■ Edit difference data

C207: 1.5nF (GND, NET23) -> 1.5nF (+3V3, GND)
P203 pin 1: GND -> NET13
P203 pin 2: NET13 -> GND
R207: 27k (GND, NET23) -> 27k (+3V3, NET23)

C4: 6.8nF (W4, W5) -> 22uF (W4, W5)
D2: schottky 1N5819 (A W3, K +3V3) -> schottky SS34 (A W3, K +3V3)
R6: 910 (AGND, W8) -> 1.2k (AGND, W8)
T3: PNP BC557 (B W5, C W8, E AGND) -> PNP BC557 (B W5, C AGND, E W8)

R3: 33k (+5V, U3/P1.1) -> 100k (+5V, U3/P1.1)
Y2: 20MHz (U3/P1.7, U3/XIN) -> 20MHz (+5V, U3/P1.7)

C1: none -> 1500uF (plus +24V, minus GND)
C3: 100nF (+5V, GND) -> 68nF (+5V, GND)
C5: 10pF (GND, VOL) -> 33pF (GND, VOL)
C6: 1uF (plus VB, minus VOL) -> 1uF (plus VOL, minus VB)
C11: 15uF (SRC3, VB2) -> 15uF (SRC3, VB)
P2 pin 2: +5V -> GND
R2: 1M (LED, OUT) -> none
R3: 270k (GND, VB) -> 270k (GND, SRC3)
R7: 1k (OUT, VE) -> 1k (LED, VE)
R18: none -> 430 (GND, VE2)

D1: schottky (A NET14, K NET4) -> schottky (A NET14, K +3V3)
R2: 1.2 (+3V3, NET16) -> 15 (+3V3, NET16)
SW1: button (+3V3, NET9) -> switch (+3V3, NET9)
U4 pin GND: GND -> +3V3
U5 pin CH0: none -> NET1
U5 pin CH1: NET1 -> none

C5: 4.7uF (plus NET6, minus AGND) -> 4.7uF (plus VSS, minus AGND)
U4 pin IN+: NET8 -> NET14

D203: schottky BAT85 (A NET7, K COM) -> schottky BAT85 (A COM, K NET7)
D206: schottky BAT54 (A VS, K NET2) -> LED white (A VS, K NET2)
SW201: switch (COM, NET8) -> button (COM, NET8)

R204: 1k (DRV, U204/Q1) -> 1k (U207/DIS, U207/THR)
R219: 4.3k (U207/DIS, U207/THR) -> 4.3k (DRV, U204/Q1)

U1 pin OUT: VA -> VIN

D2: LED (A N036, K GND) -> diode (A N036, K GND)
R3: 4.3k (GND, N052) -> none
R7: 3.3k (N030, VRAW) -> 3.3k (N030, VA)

■ TO DO
Can you repeat, word for word, every line above from the one containing "P2 pin 2: +5V -> GND" down to the one containing "U1 pin OUT: VA -> VIN", including both?

■ RESULT FOR THIS TASK
P2 pin 2: +5V -> GND
R2: 1M (LED, OUT) -> none
R3: 270k (GND, VB) -> 270k (GND, SRC3)
R7: 1k (OUT, VE) -> 1k (LED, VE)
R18: none -> 430 (GND, VE2)

D1: schottky (A NET14, K NET4) -> schottky (A NET14, K +3V3)
R2: 1.2 (+3V3, NET16) -> 15 (+3V3, NET16)
SW1: button (+3V3, NET9) -> switch (+3V3, NET9)
U4 pin GND: GND -> +3V3
U5 pin CH0: none -> NET1
U5 pin CH1: NET1 -> none

C5: 4.7uF (plus NET6, minus AGND) -> 4.7uF (plus VSS, minus AGND)
U4 pin IN+: NET8 -> NET14

D203: schottky BAT85 (A NET7, K COM) -> schottky BAT85 (A COM, K NET7)
D206: schottky BAT54 (A VS, K NET2) -> LED white (A VS, K NET2)
SW201: switch (COM, NET8) -> button (COM, NET8)

R204: 1k (DRV, U204/Q1) -> 1k (U207/DIS, U207/THR)
R219: 4.3k (U207/DIS, U207/THR) -> 4.3k (DRV, U204/Q1)

U1 pin OUT: VA -> VIN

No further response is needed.